## Required action
Every line in the listing below that holds the word "orange" should be returned.

## Working data
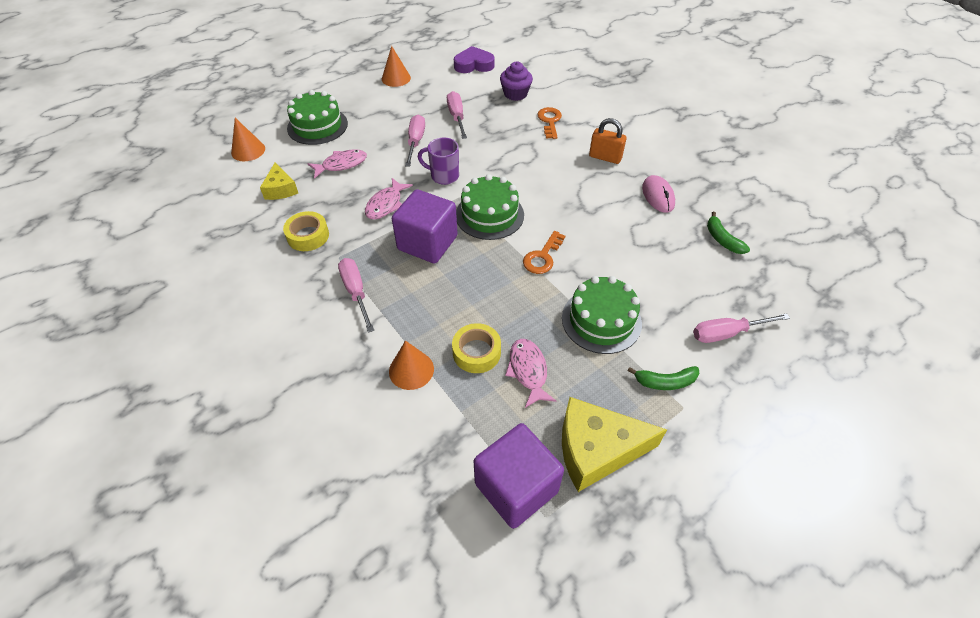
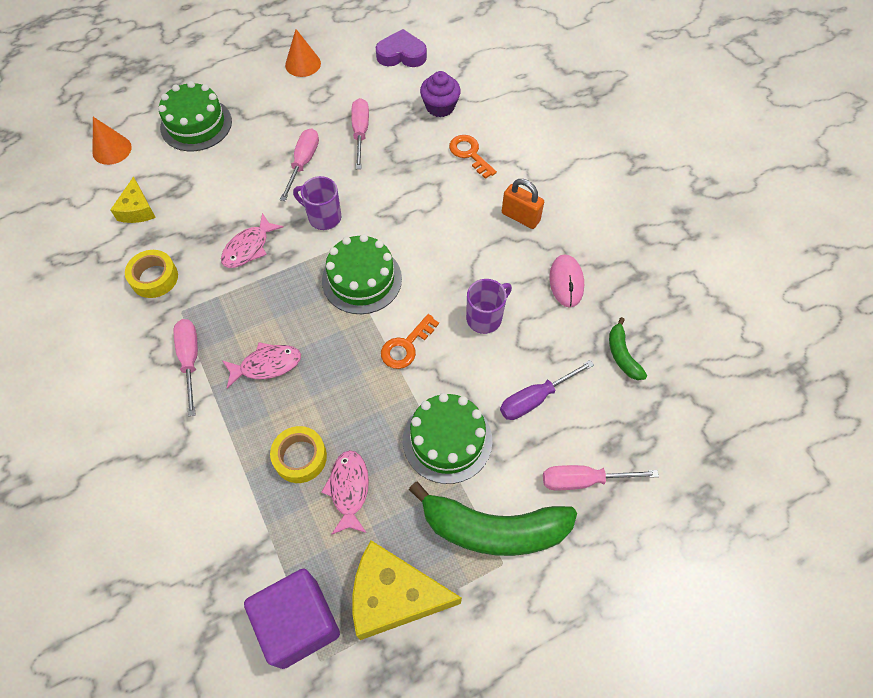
camera: 10 degrees right, 10 degrees up
(341, 164) = (212, 184): pink fish -> pink fish (267, 365)
(411, 370) = (226, 467): orange cone -> none
(427, 243) = (282, 307): purple cube -> none
(549, 121) = (469, 154): orange key -> orange key turned 45 degrees counterclockwise
(601, 228) = (485, 318): none -> purple mug
(664, 280) = (535, 399): none -> purple screwdriver
(665, 382) = (493, 529): green banana -> green banana, size x2.11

## Answer section
(411, 370) = (226, 467): orange cone -> none
(549, 121) = (469, 154): orange key -> orange key turned 45 degrees counterclockwise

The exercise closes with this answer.